EXERCISE
Pick out every line in the entries below that contains the string "kern", and copy each one. Case counts.

[Stored dataset items]
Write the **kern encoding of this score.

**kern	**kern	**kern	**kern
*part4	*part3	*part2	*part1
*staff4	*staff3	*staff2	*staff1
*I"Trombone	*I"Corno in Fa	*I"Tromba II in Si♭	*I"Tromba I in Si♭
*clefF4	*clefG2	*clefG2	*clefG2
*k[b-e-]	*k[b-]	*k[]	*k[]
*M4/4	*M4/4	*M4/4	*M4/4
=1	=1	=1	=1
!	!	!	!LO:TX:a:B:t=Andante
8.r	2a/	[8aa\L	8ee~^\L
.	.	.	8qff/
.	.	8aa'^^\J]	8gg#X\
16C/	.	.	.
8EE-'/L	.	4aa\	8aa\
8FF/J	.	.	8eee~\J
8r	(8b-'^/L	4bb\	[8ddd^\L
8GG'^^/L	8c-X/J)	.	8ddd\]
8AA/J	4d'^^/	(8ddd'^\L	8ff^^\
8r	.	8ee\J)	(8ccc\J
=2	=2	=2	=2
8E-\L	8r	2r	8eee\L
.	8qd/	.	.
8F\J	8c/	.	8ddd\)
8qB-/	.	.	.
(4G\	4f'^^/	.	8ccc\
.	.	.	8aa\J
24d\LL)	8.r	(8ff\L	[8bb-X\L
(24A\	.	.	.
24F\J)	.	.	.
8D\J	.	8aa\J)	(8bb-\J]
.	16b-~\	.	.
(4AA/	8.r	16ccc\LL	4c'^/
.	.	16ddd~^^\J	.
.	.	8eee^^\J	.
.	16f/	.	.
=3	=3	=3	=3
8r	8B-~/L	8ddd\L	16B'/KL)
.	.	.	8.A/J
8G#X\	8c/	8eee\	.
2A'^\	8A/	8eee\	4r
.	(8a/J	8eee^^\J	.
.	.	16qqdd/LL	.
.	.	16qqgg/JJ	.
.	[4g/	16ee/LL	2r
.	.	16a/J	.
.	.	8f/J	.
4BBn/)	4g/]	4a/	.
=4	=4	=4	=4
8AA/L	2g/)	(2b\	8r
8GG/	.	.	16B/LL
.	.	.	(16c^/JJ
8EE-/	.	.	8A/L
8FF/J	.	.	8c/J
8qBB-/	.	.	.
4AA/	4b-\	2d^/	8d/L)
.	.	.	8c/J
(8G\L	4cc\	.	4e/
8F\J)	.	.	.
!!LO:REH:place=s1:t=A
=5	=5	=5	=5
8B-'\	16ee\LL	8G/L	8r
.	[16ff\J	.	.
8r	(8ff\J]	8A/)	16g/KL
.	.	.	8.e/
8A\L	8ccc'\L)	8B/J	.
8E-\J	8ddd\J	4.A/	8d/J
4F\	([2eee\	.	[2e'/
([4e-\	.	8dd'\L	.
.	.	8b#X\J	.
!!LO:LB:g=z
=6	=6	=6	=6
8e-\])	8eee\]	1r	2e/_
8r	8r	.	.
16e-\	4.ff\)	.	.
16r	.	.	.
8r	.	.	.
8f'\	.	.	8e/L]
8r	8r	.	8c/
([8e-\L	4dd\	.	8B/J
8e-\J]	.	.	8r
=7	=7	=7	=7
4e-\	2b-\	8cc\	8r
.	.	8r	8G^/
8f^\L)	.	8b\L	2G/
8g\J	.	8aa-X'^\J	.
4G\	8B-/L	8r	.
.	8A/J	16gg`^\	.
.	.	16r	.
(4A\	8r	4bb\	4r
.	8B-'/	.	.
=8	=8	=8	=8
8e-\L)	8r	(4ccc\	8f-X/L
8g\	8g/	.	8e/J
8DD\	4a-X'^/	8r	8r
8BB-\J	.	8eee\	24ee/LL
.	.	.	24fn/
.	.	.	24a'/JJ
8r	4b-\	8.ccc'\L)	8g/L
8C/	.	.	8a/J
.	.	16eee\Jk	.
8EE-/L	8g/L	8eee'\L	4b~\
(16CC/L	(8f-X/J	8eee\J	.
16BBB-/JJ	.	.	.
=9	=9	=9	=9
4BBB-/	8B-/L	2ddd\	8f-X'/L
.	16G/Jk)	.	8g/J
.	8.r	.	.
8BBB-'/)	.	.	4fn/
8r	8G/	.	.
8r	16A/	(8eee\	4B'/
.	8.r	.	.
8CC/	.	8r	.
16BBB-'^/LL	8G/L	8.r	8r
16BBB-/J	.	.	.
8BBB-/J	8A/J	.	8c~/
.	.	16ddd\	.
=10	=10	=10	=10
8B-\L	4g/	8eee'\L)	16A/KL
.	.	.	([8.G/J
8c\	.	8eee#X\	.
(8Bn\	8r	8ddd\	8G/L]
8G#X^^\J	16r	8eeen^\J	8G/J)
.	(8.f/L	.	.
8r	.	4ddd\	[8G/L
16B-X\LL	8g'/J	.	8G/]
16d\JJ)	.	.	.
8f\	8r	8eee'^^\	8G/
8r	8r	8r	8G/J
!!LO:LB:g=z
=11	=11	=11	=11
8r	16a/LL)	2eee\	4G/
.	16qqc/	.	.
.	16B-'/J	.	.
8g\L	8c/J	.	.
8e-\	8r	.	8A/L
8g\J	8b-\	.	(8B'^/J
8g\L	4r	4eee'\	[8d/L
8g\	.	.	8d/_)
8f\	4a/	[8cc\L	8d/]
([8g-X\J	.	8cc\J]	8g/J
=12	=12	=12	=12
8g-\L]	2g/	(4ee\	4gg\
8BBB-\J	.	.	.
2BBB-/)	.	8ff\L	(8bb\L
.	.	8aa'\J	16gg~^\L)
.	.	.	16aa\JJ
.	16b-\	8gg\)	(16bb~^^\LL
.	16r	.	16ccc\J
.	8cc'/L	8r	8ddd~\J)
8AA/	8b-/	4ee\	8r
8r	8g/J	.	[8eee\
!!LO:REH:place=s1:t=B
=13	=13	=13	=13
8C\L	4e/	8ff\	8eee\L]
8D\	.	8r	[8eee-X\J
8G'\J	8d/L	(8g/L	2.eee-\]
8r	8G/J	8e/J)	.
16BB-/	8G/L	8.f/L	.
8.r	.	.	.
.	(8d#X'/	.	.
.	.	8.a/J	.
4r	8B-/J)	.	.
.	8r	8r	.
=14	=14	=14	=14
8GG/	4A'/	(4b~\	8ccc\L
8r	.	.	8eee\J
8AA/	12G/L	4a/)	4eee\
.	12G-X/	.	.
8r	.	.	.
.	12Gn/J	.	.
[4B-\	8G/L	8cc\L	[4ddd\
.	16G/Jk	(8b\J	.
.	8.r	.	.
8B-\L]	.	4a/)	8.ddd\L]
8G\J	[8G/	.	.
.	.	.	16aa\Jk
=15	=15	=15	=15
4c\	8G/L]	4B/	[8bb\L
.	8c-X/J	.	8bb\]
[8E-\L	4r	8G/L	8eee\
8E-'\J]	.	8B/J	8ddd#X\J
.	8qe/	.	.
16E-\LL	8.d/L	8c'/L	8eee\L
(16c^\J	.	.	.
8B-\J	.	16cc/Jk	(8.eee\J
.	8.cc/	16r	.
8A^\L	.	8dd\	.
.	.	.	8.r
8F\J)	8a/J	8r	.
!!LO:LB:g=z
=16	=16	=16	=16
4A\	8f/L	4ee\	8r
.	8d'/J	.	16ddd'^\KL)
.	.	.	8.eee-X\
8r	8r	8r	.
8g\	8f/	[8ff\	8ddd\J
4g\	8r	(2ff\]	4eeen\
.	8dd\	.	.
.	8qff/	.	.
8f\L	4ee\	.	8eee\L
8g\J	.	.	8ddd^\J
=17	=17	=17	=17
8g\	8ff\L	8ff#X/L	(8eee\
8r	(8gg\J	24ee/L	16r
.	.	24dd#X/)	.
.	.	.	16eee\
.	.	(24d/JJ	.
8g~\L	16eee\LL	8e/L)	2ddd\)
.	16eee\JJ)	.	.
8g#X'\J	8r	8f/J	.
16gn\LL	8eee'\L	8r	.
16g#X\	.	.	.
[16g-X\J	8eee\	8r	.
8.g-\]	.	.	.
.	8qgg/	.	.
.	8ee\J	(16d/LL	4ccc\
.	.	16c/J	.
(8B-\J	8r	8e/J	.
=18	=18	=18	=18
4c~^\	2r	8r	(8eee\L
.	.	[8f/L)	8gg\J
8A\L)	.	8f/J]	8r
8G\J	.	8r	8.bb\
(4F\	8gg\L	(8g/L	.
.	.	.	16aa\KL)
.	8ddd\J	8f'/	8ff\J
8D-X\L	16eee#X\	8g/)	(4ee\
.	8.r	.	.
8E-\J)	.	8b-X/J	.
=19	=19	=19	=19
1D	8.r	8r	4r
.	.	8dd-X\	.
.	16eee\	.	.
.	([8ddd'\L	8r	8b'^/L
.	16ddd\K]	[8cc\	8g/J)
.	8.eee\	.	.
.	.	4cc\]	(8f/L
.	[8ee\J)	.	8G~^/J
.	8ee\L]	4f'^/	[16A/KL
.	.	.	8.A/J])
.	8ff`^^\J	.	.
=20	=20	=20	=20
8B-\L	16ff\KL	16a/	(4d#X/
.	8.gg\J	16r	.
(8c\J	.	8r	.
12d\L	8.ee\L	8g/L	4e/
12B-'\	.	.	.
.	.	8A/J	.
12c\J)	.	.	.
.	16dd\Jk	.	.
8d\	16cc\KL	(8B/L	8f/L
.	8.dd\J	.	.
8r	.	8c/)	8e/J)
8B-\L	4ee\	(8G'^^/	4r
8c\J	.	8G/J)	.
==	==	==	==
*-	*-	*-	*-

EXERCISE RESULT
Write the **kern encoding of this score.
**kern	**kern	**kern	**kern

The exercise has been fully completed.